**** THE INPUT ****
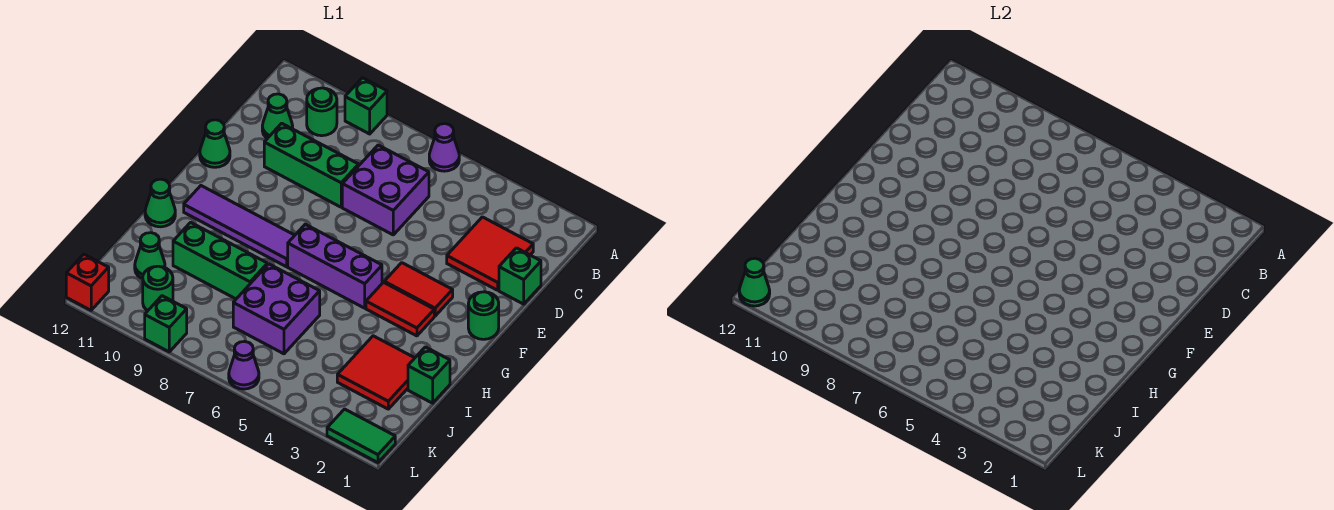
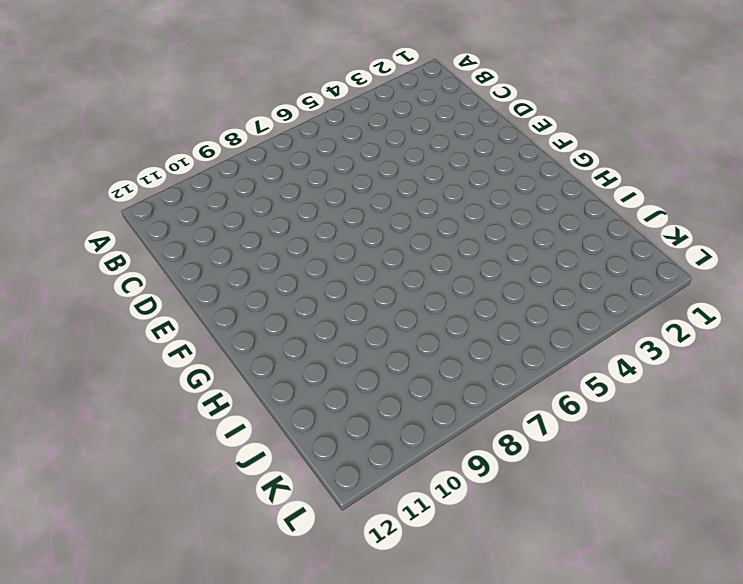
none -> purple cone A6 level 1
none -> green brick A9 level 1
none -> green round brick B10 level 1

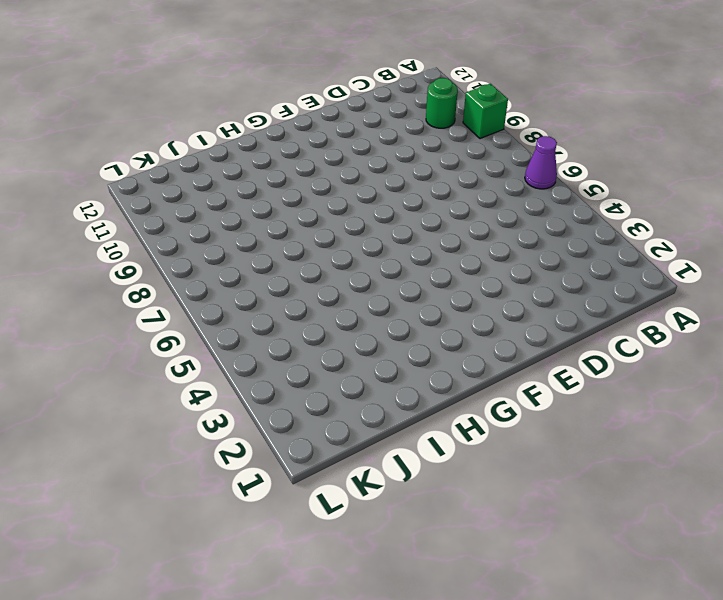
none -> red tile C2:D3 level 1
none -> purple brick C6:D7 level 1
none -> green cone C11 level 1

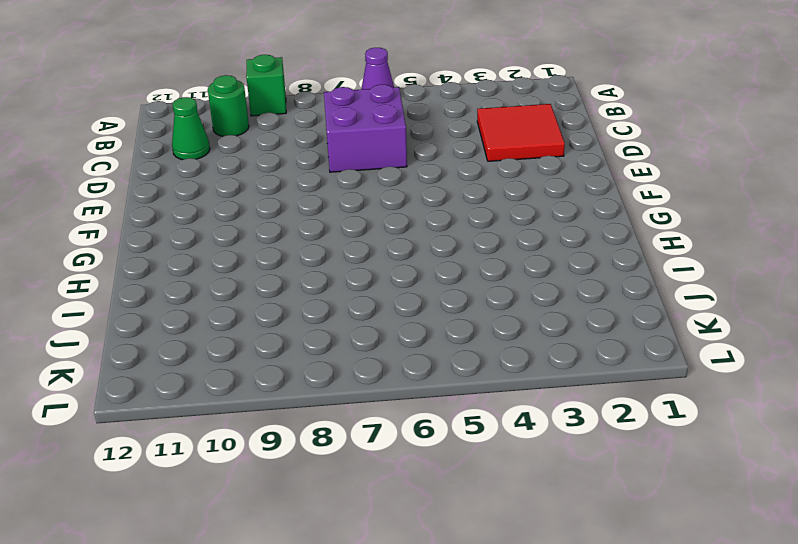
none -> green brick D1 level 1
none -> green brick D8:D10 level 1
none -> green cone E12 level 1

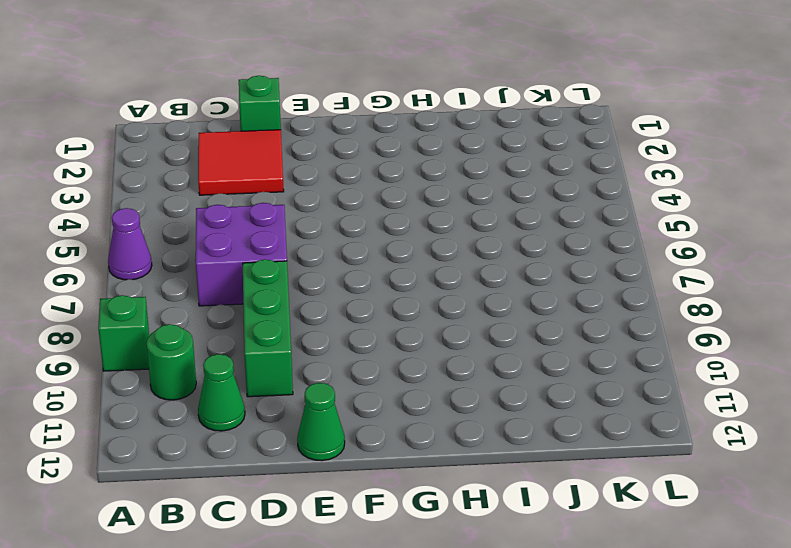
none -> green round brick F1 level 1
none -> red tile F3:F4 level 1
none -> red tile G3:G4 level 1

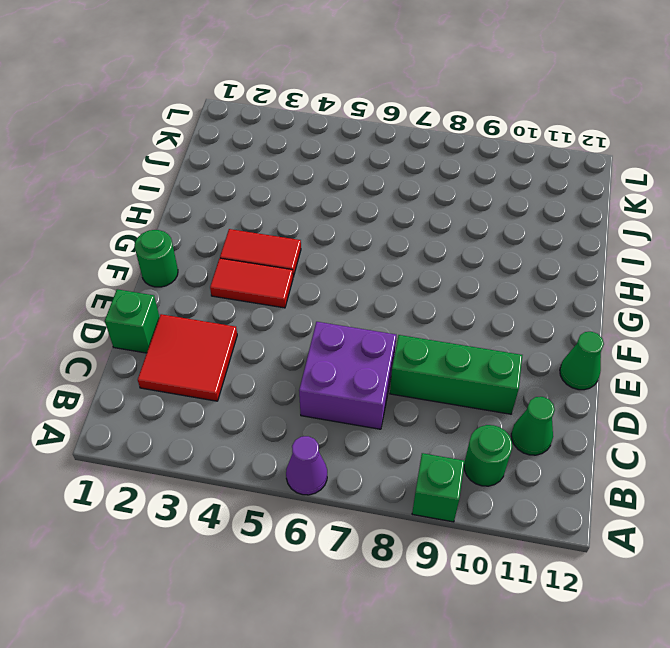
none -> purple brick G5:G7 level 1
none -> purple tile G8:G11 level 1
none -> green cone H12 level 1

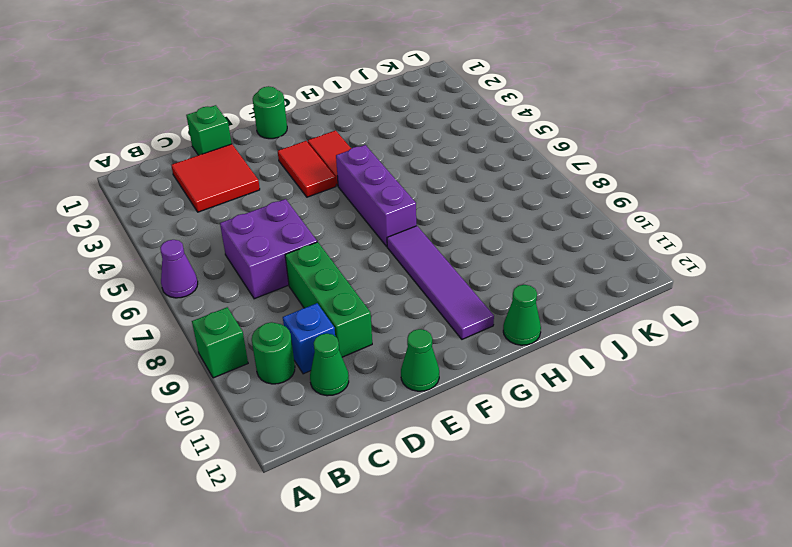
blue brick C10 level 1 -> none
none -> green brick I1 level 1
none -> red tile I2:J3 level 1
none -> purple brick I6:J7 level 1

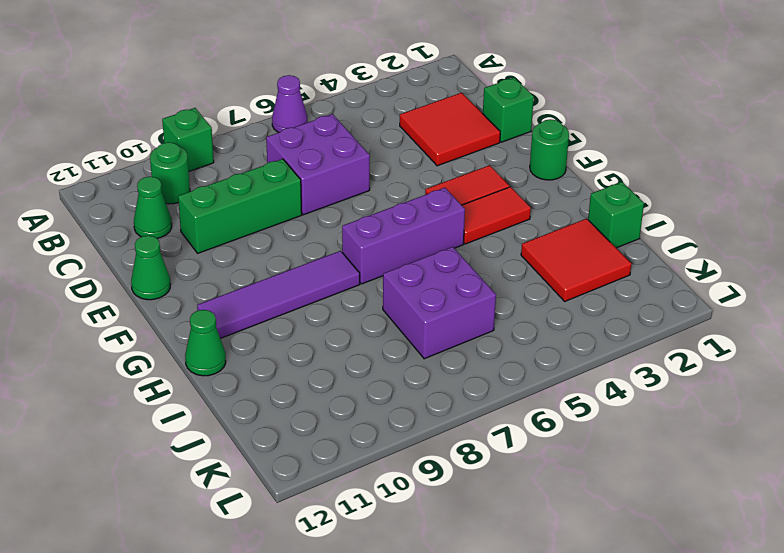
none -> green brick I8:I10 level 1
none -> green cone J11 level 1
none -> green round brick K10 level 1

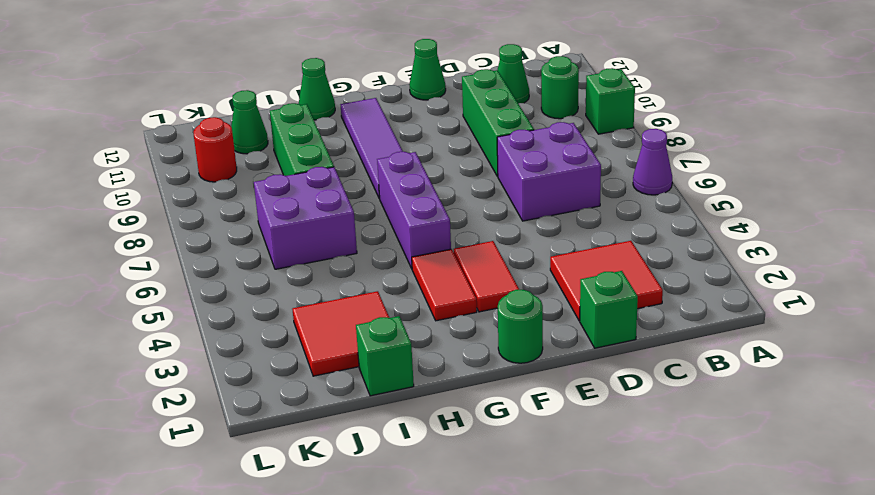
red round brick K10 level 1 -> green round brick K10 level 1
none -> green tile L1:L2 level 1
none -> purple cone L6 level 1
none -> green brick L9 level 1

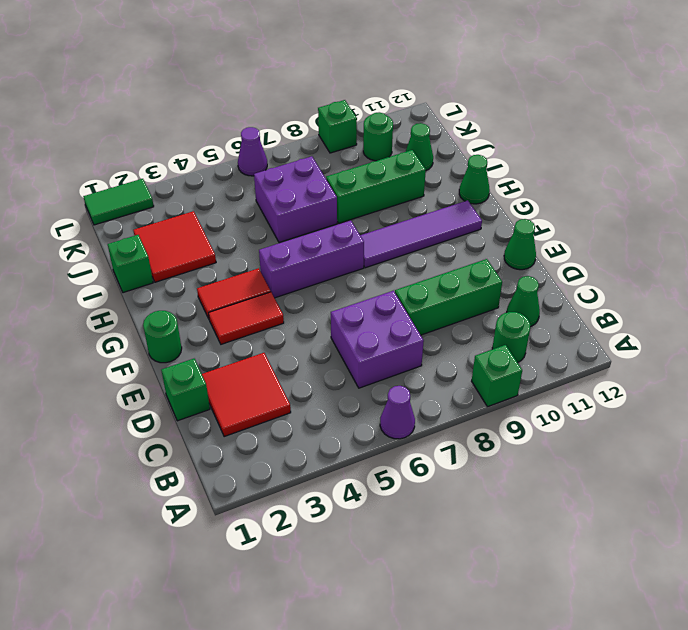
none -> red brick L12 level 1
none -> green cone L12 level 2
****
=== YOUR GOAL ===
Exclude all pictures and reproduce verbatim the lines running from the line that contains "none -> purple tile G8:G11 level 1" to the end of the data above, both ends included.

=== TASK RESULT ===
none -> purple tile G8:G11 level 1
none -> green cone H12 level 1

blue brick C10 level 1 -> none
none -> green brick I1 level 1
none -> red tile I2:J3 level 1
none -> purple brick I6:J7 level 1

none -> green brick I8:I10 level 1
none -> green cone J11 level 1
none -> green round brick K10 level 1

red round brick K10 level 1 -> green round brick K10 level 1
none -> green tile L1:L2 level 1
none -> purple cone L6 level 1
none -> green brick L9 level 1

none -> red brick L12 level 1
none -> green cone L12 level 2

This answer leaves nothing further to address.